▸ Data shown:
------------
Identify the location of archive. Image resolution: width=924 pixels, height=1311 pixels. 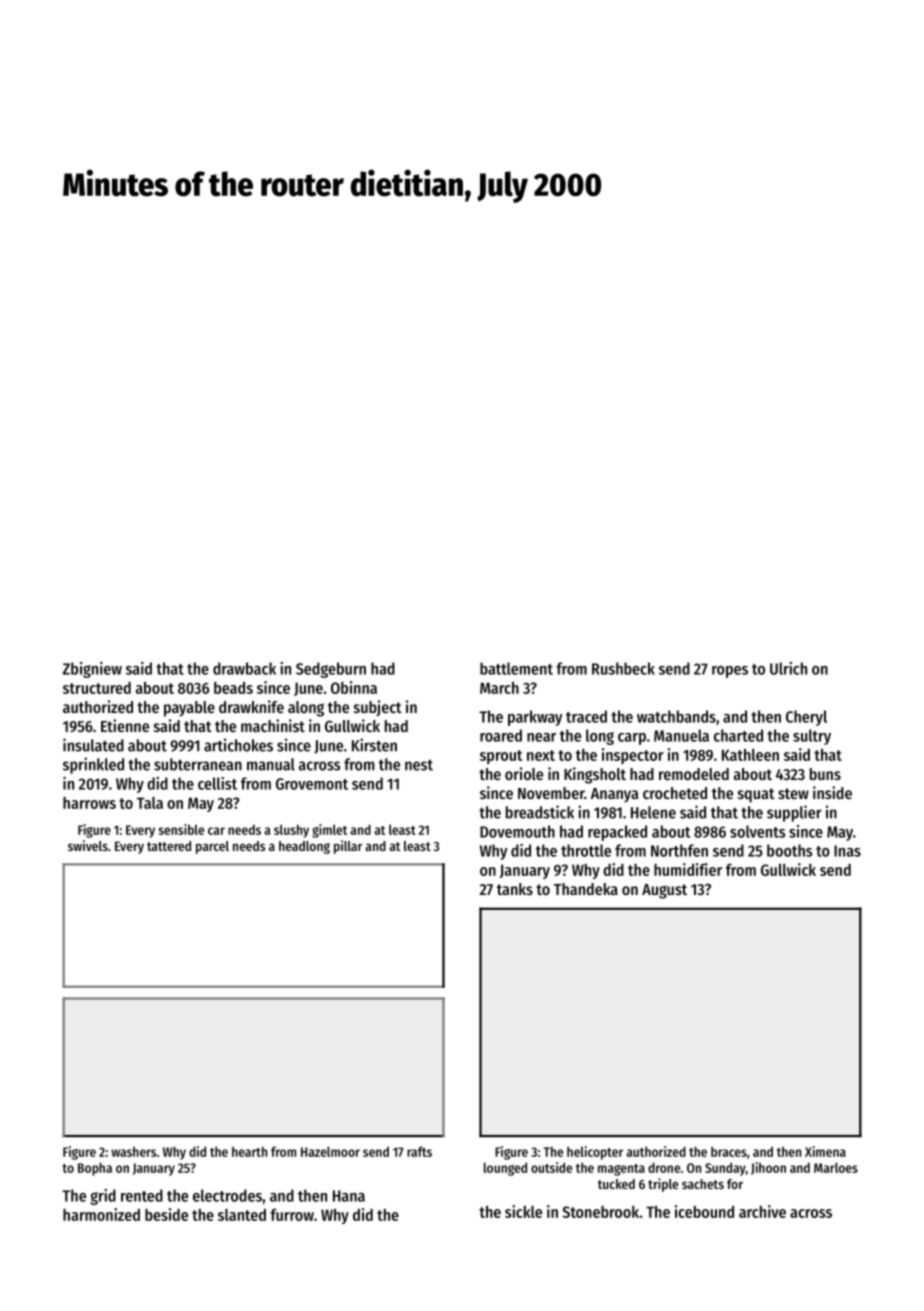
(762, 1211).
------------
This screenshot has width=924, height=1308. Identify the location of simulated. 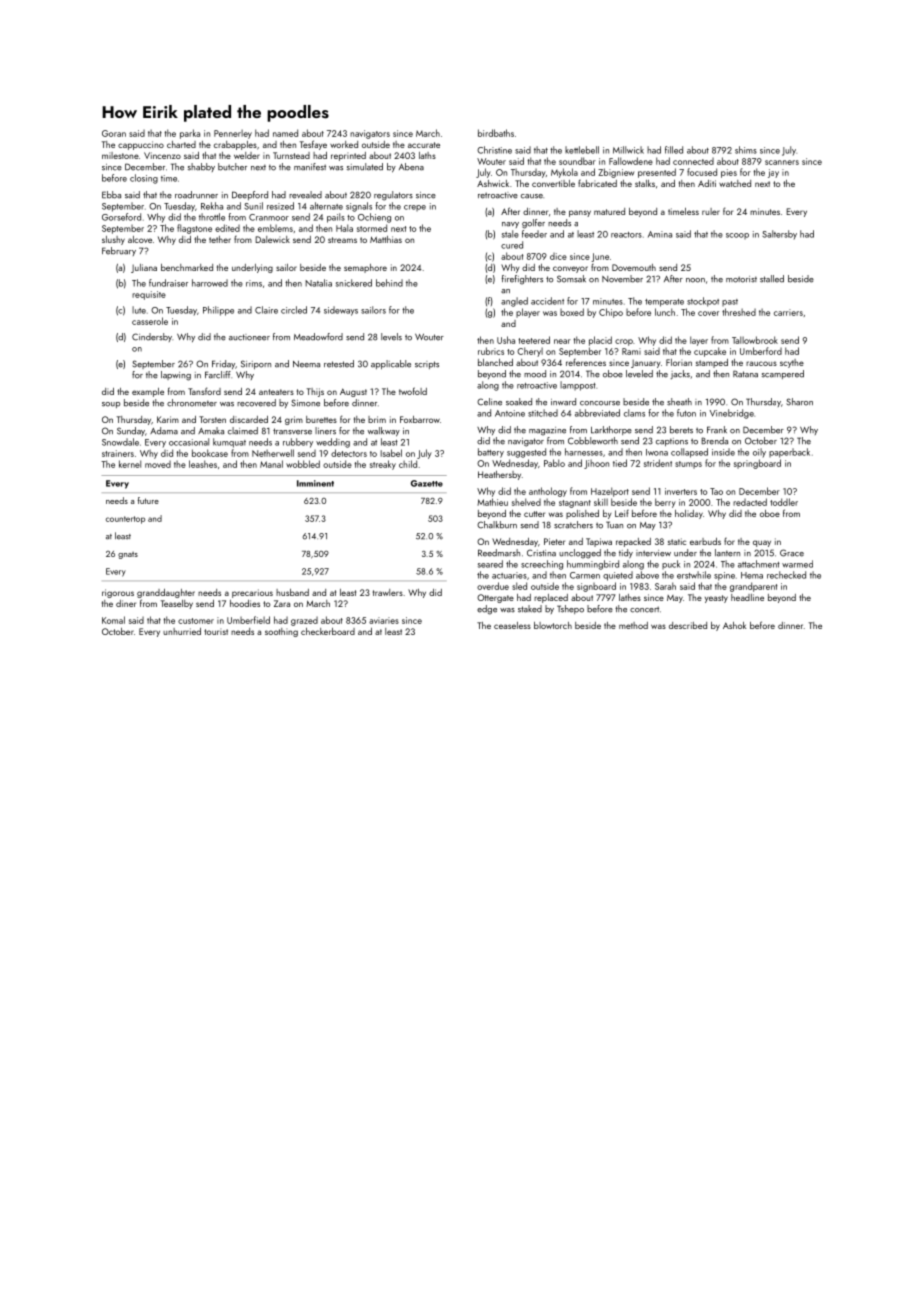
------------
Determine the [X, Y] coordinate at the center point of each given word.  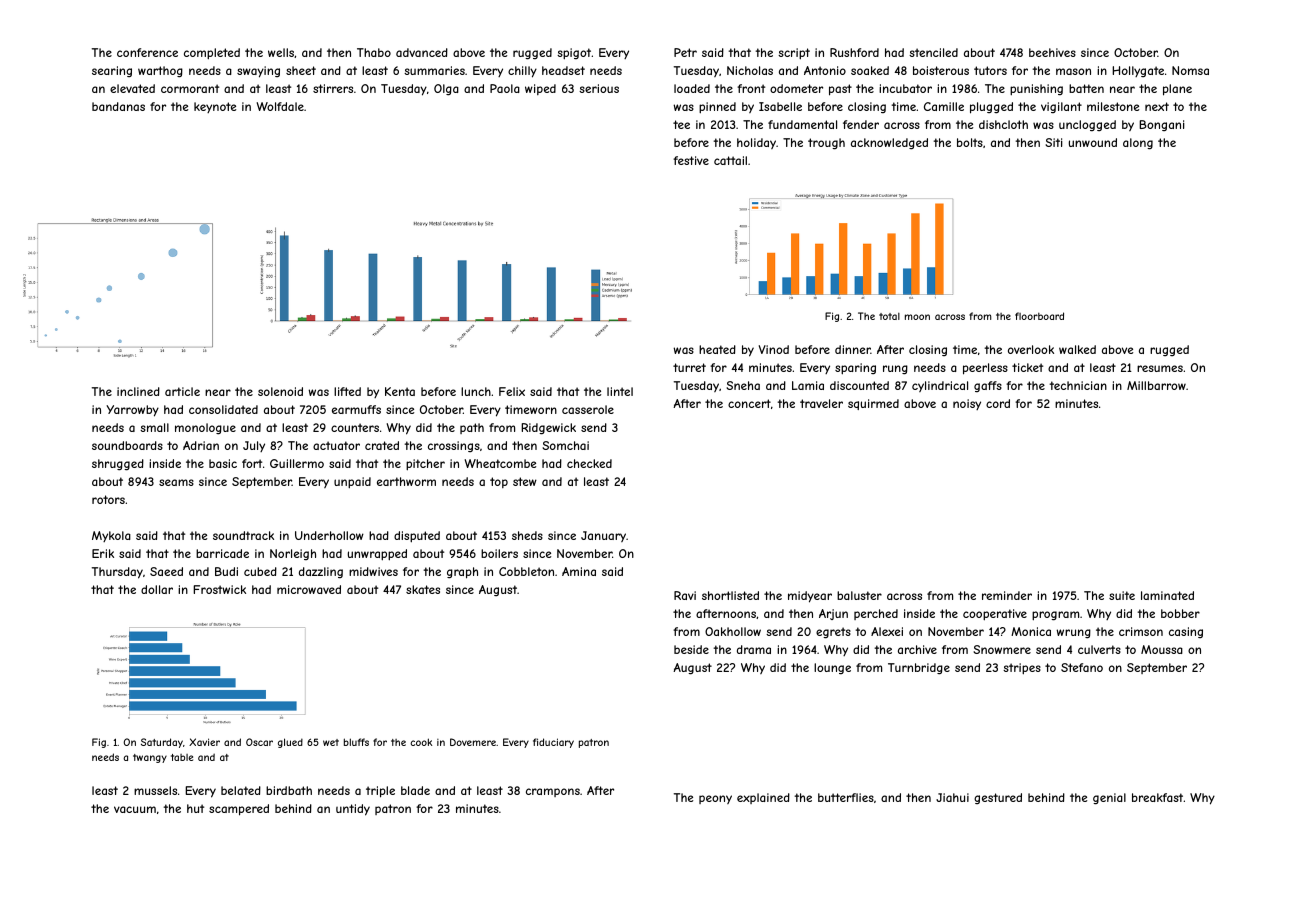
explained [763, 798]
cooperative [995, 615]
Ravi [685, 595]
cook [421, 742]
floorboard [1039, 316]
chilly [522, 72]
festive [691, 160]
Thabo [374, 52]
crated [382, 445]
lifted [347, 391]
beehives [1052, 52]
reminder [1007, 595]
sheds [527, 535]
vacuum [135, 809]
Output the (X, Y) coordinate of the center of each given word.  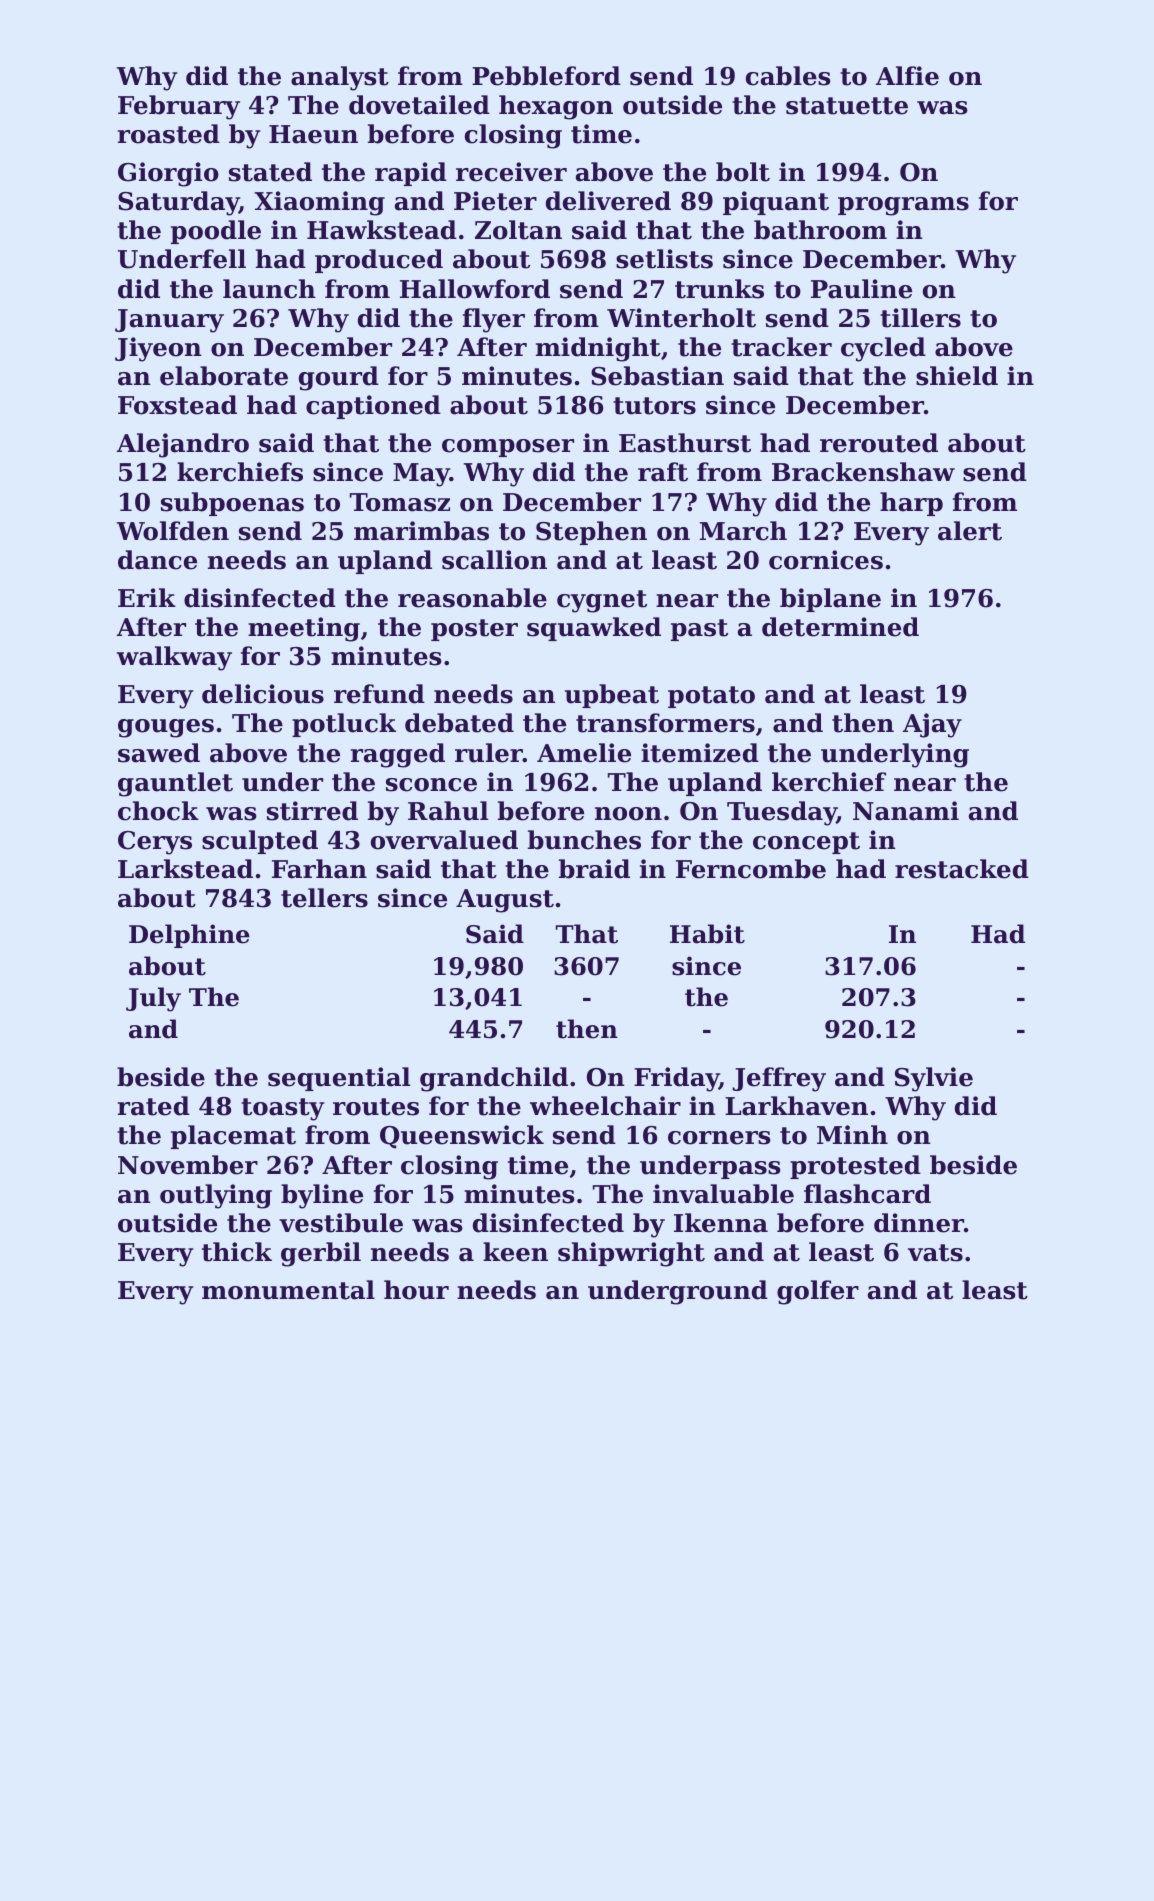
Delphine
------------
▸ What the task requires: Reproduce word for word the part of the data above that opens with the line containing "Identify the location of archive." and closes with the line containing "(762, 1211).". Leave the pictures out of your answer.

▸ Response to the exercise:
Identify the location of archive. Image resolution: width=924 pixels, height=1311 pixels. 
(762, 1211).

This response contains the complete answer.